** The data follows **

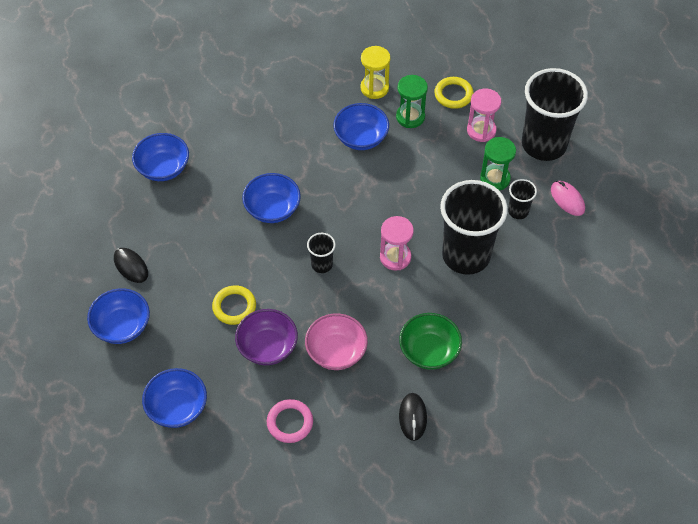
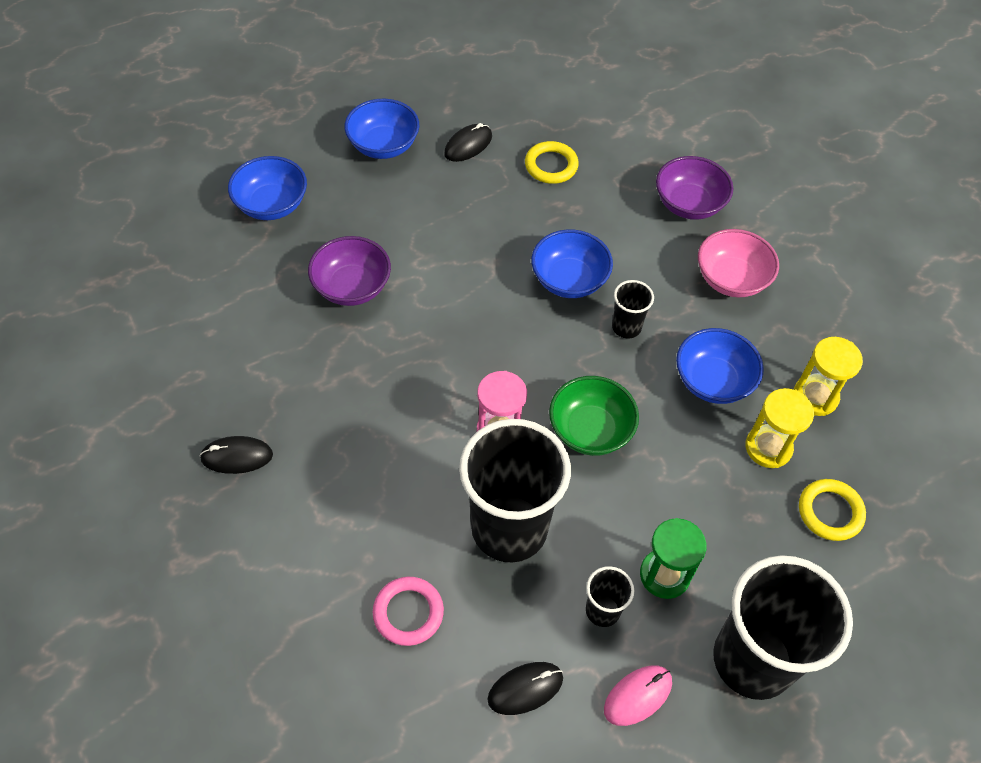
camera: 85 degrees right, 0 degrees up
blue bowl [132,133,189,181] -> none
yellow ring [212,285,256,325] -> yellow ring moved to [525,141,579,184]
pink ring [267,399,313,443] -> pink ring moved to [373,577,444,646]
pink bowl [305,313,368,370] -> pink bowl moved to [698,229,779,297]
black cup [307,233,336,273] -> black cup moved to [612,280,654,339]
green hourglass [396,75,428,128] -> yellow hourglass [745,388,814,468]
green bowl [399,313,462,370] -> green bowl moved to [549,376,639,456]
pink hourglass [467,88,501,142] -> none
none -> black mouse [487,662,563,715]
none -> purple bowl [656,156,733,220]

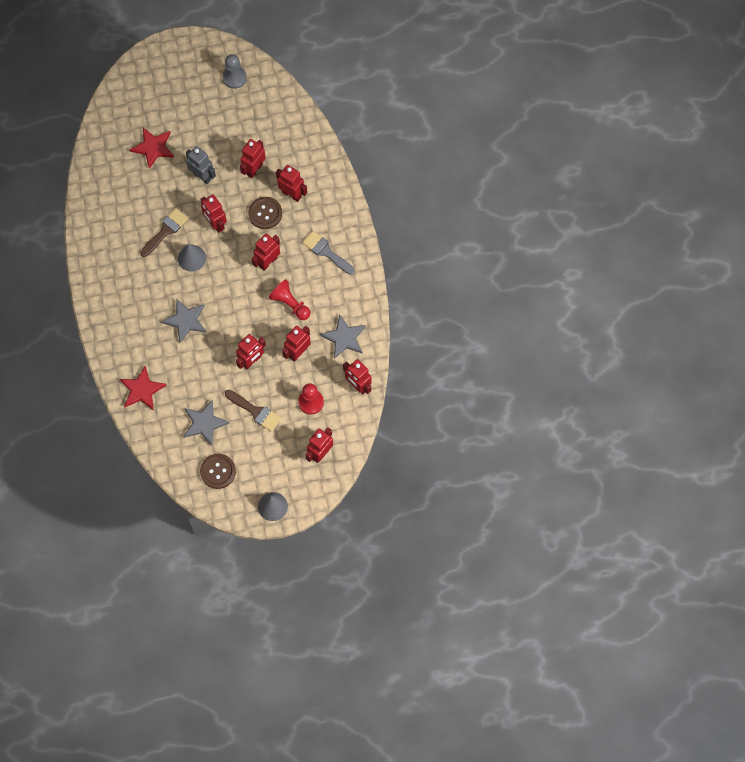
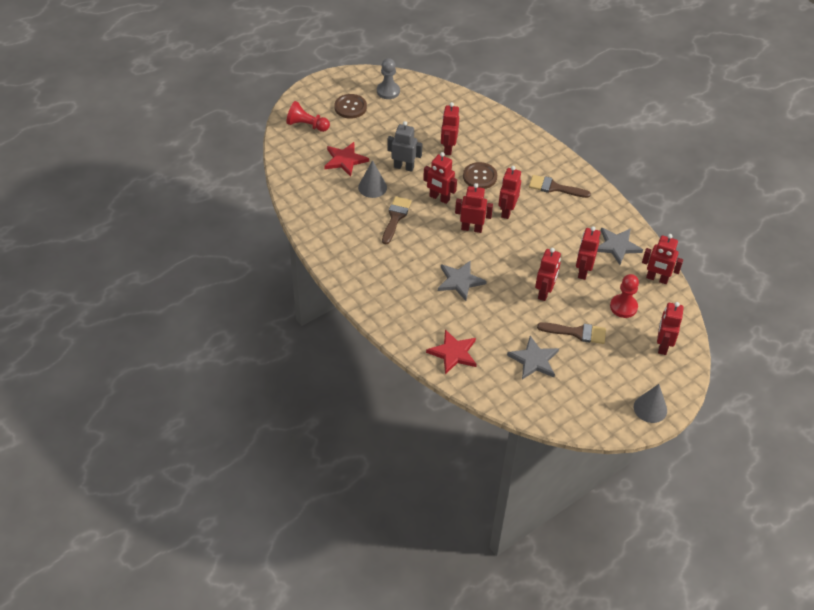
camera: 25 degrees left, 20 degrees down
grey cone [178,244,206,272] -> grey cone moved to [358,160,387,198]
brown button [200,454,236,489] -> brown button moved to [334,94,367,119]
red pawn [269,279,310,320] -> red pawn moved to [286,101,330,132]
red robot [276,165,307,202] -> red robot moved to [455,183,493,233]
grey brush [303,231,355,275] -> brown brush [529,175,591,198]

** End of The data **

Exercise goal:
Every line above between the one containing "green bowl [399,313,462,370]" and the one containing "camera: 25 degrees left, 20 degrees down", those two included, is to be printed exactly. No pictures go into the copy.

Answer section:
green bowl [399,313,462,370] -> green bowl moved to [549,376,639,456]
pink hourglass [467,88,501,142] -> none
none -> black mouse [487,662,563,715]
none -> purple bowl [656,156,733,220]

camera: 25 degrees left, 20 degrees down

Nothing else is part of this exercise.